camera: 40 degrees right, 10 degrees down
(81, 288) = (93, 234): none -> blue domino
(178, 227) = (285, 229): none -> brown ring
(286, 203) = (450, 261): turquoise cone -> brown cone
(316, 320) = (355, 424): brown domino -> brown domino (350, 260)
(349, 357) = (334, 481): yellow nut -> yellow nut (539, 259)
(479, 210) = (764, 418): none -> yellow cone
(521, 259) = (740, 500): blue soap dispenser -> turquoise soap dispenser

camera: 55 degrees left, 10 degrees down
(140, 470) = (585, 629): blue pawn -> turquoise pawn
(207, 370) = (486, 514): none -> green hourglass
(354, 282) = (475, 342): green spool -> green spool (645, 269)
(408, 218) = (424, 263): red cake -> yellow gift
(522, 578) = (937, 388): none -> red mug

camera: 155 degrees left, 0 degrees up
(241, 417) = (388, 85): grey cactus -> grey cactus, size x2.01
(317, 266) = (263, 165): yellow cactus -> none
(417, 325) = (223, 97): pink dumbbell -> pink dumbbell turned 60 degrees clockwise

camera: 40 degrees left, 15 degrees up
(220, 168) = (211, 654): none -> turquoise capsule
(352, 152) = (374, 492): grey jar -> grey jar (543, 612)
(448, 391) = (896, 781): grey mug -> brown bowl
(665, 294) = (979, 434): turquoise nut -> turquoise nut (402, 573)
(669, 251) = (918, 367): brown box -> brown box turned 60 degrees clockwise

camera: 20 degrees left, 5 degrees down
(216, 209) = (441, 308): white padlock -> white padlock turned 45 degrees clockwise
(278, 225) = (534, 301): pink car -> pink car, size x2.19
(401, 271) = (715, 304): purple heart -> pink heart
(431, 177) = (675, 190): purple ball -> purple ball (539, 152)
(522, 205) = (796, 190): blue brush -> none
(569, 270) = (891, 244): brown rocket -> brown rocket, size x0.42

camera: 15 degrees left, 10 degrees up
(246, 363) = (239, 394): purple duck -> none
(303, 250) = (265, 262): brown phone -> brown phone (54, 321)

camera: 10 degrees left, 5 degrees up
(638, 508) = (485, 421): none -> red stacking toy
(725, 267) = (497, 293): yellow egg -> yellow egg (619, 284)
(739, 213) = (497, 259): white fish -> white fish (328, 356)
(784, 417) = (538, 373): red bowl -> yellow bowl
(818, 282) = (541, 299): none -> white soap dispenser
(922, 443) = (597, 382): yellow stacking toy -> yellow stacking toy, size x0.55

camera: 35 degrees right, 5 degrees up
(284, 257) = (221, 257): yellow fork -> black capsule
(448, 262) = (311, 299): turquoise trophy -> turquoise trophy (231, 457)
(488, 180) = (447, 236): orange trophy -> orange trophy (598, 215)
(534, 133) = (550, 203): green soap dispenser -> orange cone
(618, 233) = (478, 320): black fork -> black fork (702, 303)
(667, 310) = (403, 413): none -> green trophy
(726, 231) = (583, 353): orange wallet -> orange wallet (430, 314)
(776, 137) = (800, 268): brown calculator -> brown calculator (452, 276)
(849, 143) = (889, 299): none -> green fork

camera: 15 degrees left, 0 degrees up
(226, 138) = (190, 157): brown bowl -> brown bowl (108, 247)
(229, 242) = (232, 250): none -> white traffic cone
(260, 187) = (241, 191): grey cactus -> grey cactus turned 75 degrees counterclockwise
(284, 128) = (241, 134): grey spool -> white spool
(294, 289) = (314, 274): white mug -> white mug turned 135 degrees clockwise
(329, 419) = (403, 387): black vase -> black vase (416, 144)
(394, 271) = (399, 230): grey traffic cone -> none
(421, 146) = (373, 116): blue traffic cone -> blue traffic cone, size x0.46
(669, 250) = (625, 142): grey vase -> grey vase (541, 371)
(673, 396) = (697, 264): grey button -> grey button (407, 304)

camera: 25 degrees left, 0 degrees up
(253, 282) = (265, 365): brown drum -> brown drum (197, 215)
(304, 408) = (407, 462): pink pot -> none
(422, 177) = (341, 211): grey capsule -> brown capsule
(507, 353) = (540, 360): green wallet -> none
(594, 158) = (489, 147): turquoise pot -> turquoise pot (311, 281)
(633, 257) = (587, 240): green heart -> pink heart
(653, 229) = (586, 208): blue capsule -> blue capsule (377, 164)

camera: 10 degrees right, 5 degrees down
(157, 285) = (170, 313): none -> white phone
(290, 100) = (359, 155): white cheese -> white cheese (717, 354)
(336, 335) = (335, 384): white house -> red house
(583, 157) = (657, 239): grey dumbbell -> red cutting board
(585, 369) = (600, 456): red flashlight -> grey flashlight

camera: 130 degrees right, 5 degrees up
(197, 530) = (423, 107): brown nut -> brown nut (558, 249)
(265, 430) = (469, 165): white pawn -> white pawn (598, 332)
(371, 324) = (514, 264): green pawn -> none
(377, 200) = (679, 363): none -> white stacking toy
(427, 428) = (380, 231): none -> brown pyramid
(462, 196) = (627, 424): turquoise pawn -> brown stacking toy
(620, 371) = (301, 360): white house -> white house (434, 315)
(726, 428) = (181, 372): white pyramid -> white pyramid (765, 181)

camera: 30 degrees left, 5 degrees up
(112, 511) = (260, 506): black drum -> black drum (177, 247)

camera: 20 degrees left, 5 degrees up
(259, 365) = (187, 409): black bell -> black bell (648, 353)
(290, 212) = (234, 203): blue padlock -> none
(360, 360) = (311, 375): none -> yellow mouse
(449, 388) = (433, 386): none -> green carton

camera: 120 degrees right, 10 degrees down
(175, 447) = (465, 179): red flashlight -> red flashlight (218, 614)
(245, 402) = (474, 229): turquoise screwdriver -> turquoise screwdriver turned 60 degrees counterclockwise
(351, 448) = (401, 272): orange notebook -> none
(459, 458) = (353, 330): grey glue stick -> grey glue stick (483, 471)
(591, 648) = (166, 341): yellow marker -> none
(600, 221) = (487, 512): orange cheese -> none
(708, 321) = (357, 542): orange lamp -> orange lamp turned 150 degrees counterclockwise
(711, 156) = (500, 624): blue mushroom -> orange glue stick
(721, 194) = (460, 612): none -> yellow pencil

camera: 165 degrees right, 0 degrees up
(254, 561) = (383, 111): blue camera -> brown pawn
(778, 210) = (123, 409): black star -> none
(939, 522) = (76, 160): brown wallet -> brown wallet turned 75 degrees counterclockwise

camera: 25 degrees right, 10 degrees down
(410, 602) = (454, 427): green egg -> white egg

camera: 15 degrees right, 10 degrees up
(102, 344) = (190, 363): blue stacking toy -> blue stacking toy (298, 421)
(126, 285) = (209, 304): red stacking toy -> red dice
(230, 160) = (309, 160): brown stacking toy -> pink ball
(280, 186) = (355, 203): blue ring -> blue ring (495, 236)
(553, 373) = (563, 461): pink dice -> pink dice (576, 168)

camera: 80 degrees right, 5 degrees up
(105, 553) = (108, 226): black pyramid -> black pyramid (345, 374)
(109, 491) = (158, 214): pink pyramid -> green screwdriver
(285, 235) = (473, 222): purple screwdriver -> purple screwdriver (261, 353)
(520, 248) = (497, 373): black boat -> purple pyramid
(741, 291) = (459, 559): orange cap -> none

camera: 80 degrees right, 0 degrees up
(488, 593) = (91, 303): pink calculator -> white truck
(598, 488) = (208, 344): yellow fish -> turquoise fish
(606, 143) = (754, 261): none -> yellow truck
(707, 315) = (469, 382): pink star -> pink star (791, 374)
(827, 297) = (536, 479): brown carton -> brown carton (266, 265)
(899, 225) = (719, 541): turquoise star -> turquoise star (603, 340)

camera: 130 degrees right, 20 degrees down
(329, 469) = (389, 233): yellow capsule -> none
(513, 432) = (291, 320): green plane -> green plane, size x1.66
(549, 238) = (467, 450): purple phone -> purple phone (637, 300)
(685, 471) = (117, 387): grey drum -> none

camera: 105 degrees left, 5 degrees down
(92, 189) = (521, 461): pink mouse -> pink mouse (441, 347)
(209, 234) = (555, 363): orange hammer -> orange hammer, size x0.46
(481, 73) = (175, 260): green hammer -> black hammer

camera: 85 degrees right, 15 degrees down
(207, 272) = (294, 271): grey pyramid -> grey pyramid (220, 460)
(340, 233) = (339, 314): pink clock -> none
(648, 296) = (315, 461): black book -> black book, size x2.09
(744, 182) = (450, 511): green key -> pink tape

══════════════════════════════

About this task
Quote exactly the stretch of lines above that starts at the first one and ends at the line with "(479, 210) = (764, 418): none -> yellow cone", and nothing beyond it.

Answer below
camera: 40 degrees right, 10 degrees down
(81, 288) = (93, 234): none -> blue domino
(178, 227) = (285, 229): none -> brown ring
(286, 203) = (450, 261): turquoise cone -> brown cone
(316, 320) = (355, 424): brown domino -> brown domino (350, 260)
(349, 357) = (334, 481): yellow nut -> yellow nut (539, 259)
(479, 210) = (764, 418): none -> yellow cone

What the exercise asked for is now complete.